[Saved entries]
=====

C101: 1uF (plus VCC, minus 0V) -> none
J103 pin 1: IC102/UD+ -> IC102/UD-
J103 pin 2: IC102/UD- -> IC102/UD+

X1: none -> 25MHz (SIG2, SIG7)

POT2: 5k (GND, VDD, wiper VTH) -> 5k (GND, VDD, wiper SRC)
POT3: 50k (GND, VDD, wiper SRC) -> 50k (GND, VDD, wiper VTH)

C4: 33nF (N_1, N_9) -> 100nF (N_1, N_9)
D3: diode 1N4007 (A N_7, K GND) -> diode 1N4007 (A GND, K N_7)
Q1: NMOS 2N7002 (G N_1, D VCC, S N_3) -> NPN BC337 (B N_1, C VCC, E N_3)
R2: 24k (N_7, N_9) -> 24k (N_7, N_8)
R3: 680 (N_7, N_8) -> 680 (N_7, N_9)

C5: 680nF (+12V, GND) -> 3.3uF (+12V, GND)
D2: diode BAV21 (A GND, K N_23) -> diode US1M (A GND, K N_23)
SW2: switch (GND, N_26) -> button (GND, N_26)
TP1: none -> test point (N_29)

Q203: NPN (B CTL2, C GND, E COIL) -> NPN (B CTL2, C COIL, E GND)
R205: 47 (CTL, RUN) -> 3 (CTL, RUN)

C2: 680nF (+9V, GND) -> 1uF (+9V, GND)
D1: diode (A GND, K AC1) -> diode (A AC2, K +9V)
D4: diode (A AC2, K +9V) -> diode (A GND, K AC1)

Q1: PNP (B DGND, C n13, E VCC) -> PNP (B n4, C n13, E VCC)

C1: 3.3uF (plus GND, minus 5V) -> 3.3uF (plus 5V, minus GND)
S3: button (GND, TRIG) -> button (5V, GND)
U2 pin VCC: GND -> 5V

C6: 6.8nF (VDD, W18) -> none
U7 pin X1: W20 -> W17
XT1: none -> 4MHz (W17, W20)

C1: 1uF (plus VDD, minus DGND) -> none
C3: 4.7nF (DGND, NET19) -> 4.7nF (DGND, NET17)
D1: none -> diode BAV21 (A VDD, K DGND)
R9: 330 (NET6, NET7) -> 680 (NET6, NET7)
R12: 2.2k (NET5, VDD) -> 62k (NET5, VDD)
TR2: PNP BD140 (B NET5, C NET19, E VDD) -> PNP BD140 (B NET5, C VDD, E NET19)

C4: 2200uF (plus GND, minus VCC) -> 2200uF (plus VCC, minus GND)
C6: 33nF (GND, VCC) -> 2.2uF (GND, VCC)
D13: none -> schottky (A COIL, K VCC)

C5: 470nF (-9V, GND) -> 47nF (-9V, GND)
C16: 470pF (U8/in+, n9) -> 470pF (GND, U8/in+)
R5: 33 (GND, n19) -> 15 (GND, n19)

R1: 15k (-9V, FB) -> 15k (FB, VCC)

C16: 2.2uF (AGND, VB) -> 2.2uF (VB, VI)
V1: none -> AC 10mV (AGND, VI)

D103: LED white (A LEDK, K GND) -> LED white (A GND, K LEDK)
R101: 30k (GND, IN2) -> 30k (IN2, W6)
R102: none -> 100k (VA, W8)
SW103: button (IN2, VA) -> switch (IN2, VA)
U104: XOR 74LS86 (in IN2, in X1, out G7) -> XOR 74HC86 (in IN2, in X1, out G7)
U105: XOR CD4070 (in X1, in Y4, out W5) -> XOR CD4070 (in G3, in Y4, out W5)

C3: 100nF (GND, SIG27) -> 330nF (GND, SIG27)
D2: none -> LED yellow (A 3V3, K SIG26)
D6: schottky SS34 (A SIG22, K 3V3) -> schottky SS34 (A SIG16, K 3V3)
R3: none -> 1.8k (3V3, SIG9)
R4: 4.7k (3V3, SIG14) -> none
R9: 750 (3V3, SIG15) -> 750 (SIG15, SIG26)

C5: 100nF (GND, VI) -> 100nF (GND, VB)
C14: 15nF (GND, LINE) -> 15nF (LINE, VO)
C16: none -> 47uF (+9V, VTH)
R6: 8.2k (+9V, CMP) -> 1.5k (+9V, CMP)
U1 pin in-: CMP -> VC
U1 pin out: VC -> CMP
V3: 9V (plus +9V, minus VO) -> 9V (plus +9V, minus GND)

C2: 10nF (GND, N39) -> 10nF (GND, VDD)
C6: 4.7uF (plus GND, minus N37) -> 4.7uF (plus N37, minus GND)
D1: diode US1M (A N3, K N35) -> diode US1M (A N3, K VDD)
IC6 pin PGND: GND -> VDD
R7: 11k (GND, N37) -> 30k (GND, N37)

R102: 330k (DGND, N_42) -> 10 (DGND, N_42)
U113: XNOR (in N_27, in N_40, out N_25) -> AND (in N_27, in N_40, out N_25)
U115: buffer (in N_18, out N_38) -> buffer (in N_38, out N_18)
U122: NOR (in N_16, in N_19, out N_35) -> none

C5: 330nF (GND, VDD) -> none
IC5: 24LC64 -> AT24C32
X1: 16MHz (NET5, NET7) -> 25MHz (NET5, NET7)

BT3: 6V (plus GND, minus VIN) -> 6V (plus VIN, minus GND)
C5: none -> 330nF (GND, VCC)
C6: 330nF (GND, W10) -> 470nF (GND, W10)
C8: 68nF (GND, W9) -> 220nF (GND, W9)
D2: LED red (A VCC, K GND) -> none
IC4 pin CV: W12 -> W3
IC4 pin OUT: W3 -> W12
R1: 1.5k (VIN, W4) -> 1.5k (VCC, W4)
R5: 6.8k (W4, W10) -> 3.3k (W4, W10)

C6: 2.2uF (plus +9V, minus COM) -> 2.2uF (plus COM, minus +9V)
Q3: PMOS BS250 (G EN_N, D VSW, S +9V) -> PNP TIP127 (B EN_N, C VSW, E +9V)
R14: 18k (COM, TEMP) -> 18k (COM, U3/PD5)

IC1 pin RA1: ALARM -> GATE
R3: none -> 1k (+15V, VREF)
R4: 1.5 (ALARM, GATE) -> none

=====

» WORK TASK: Filter the preceding entries down to the lines with "minus".

» ANSWER BOX:
C101: 1uF (plus VCC, minus 0V) -> none
C1: 3.3uF (plus GND, minus 5V) -> 3.3uF (plus 5V, minus GND)
C1: 1uF (plus VDD, minus DGND) -> none
C4: 2200uF (plus GND, minus VCC) -> 2200uF (plus VCC, minus GND)
V3: 9V (plus +9V, minus VO) -> 9V (plus +9V, minus GND)
C6: 4.7uF (plus GND, minus N37) -> 4.7uF (plus N37, minus GND)
BT3: 6V (plus GND, minus VIN) -> 6V (plus VIN, minus GND)
C6: 2.2uF (plus +9V, minus COM) -> 2.2uF (plus COM, minus +9V)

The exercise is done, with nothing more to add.